## The problem
The response must consist of the lines below from the one with "green 1x3 slope [152,121,248,173]" through the one with "none -> yellow 1x2 plate [237,133,302,184]", exactly as they appear and with both ends kept.

## Records shown
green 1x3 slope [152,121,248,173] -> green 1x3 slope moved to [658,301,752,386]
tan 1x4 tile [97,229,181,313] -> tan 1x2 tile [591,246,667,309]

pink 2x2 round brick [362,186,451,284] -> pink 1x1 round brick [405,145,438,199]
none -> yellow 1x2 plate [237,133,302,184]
* * *
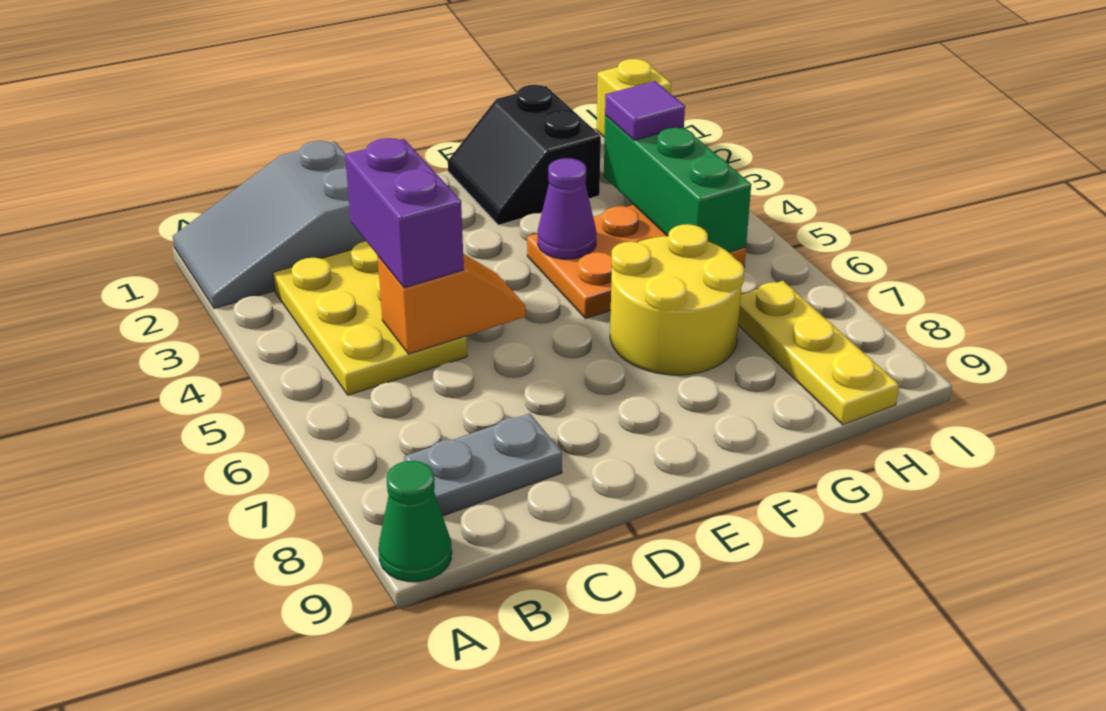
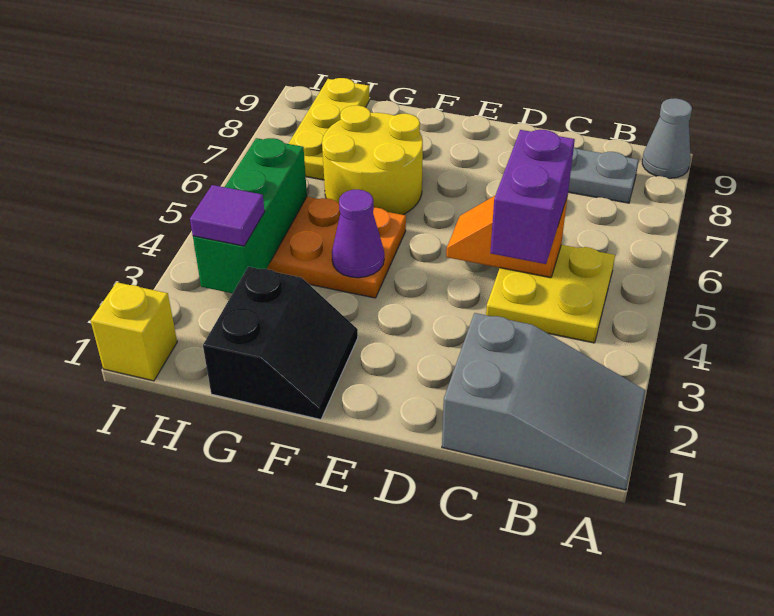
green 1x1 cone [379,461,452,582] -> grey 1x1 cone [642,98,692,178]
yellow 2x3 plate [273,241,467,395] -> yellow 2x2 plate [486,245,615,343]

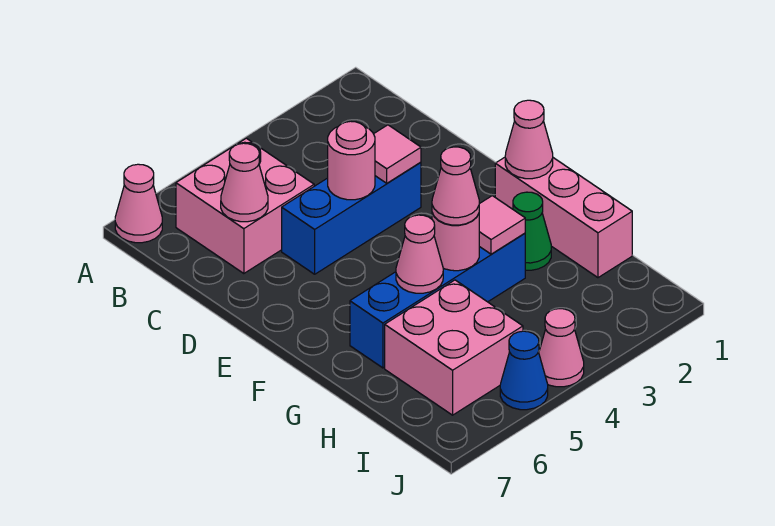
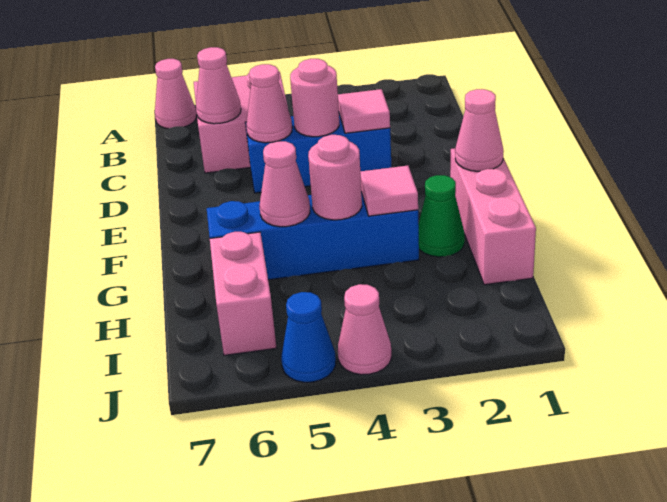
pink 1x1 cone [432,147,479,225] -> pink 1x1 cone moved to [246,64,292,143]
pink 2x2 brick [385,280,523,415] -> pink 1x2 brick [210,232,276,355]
* * *
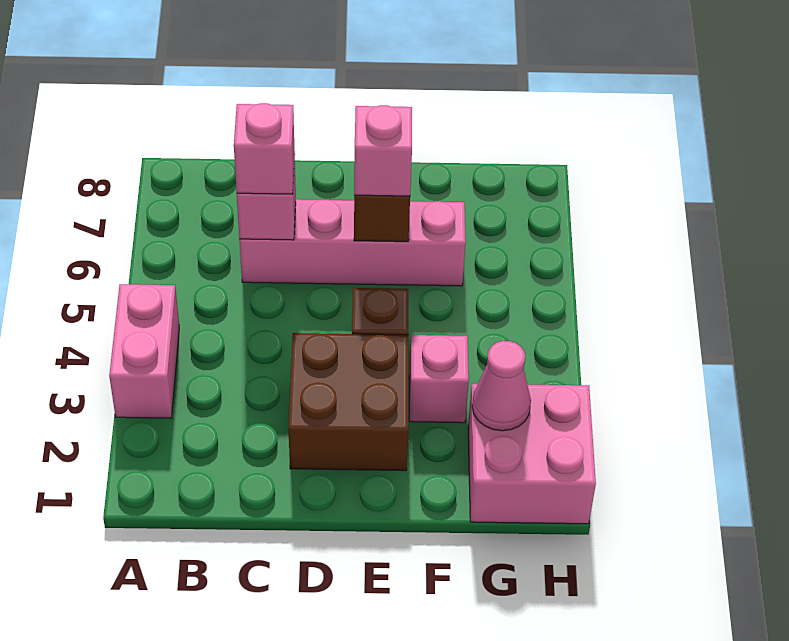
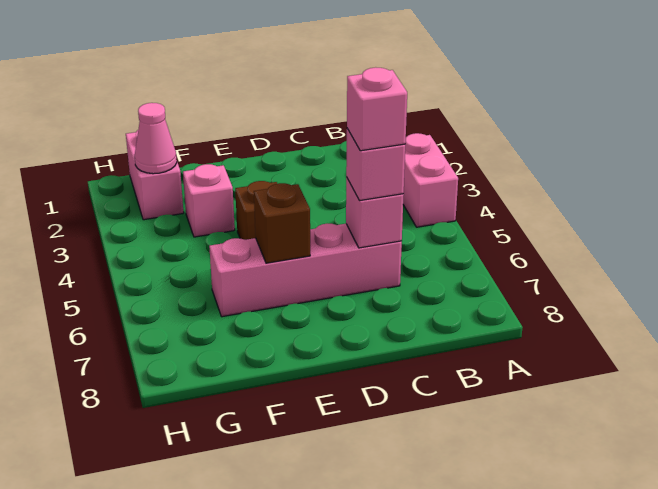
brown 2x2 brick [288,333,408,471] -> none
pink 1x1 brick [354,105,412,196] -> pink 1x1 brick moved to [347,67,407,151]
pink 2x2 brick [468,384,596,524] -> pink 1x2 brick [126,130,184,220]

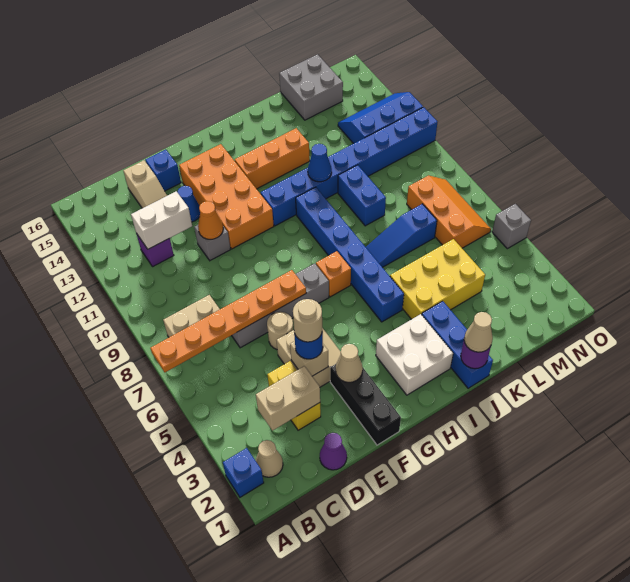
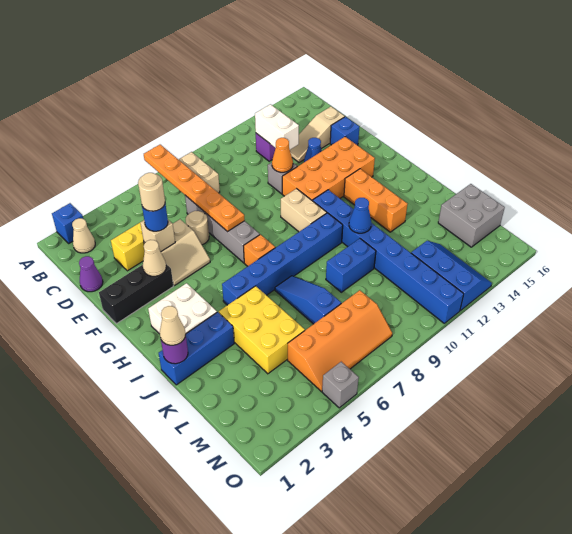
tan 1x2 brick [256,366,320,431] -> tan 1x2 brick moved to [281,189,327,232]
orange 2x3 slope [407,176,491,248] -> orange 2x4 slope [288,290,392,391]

## Response to the task
green 1x3 slope [152,121,248,173] -> green 1x3 slope moved to [658,301,752,386]
tan 1x4 tile [97,229,181,313] -> tan 1x2 tile [591,246,667,309]

pink 2x2 round brick [362,186,451,284] -> pink 1x1 round brick [405,145,438,199]
none -> yellow 1x2 plate [237,133,302,184]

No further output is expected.